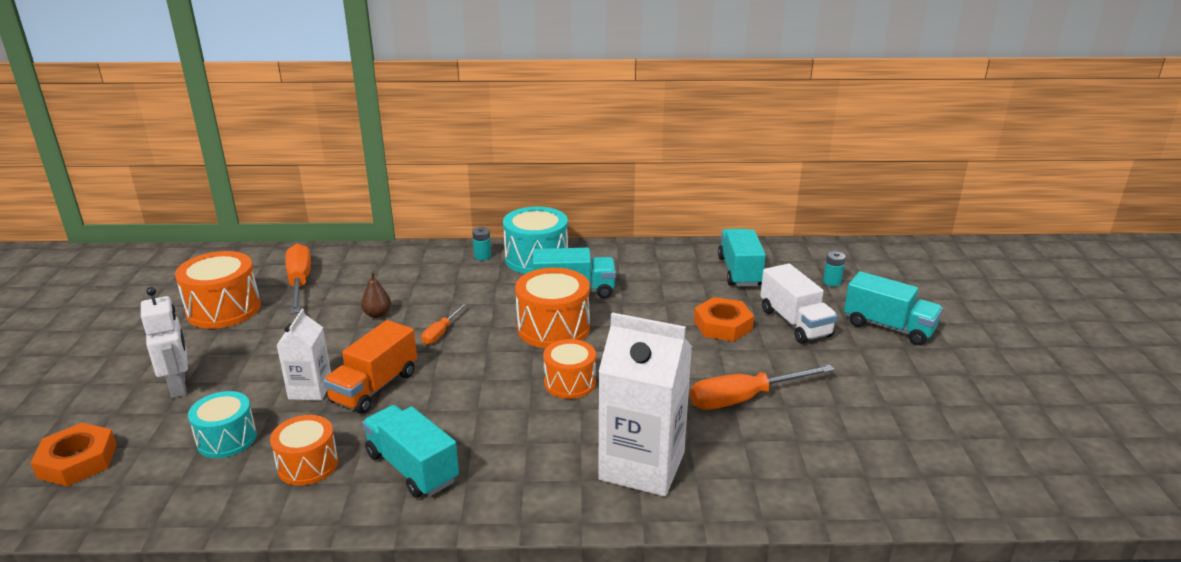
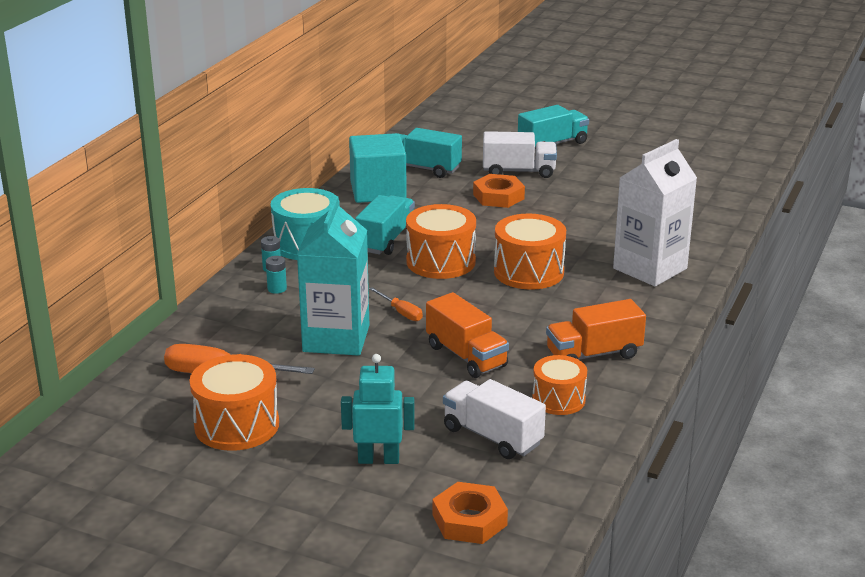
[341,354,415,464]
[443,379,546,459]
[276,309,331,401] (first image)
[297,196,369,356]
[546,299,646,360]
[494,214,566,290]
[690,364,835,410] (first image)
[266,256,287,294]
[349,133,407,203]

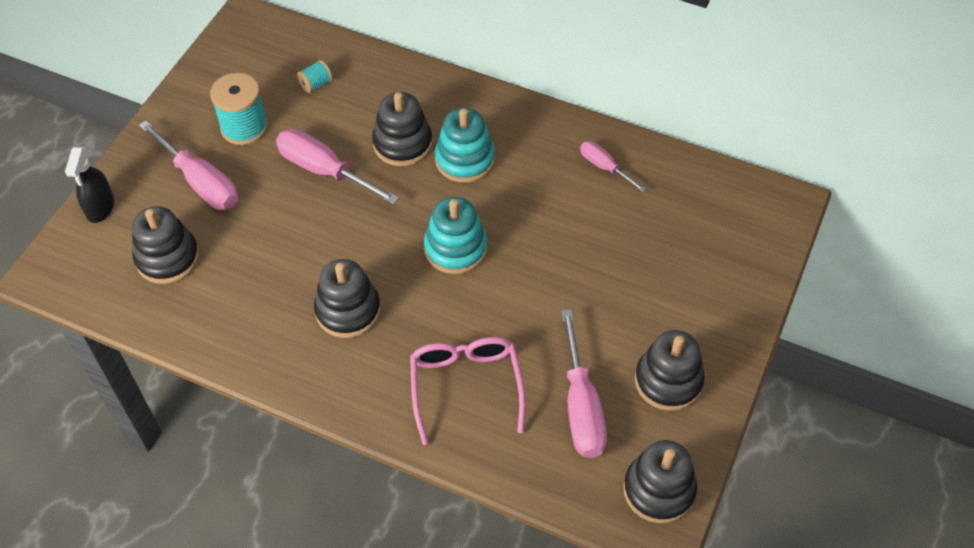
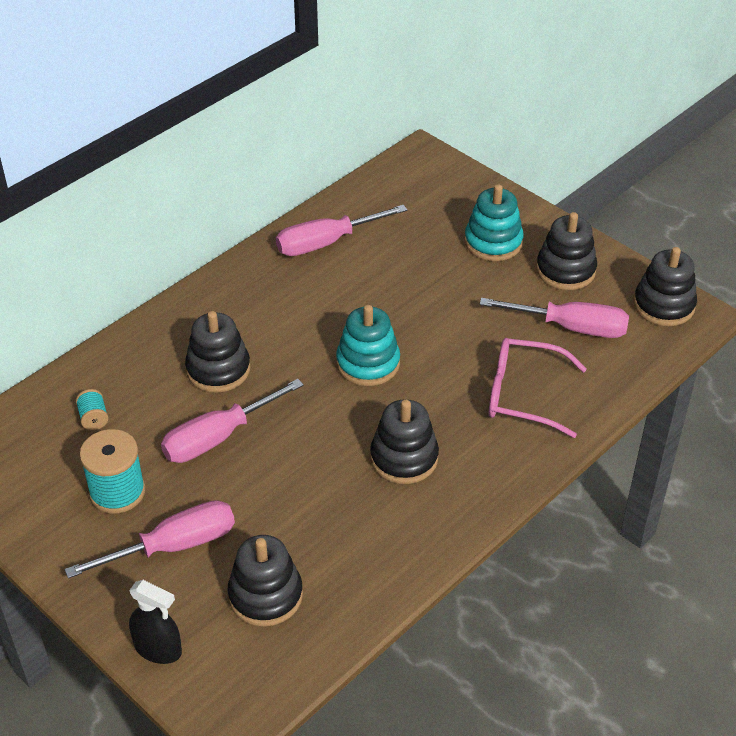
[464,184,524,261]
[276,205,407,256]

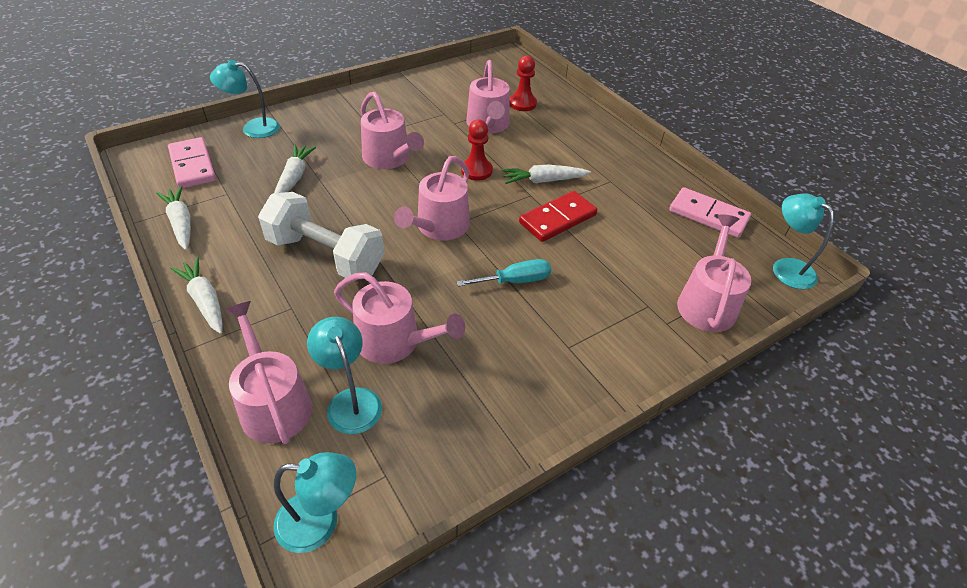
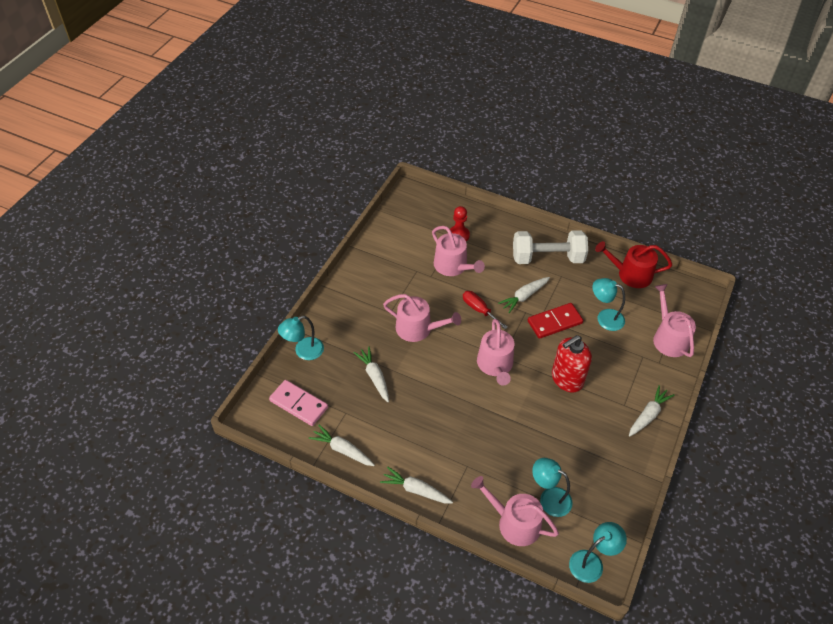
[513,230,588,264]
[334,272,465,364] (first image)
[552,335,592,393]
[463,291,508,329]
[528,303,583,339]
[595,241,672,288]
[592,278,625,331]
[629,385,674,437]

**About this task:** Of the lines above, copy only those from the one holding "[546,299,646,360]" to the one holding "[592,278,625,331]", both included, and exclude every image.

**Completed task:**
[546,299,646,360]
[494,214,566,290]
[690,364,835,410] (first image)
[266,256,287,294]
[349,133,407,203]

[464,184,524,261]
[276,205,407,256]

[513,230,588,264]
[334,272,465,364] (first image)
[552,335,592,393]
[463,291,508,329]
[528,303,583,339]
[595,241,672,288]
[592,278,625,331]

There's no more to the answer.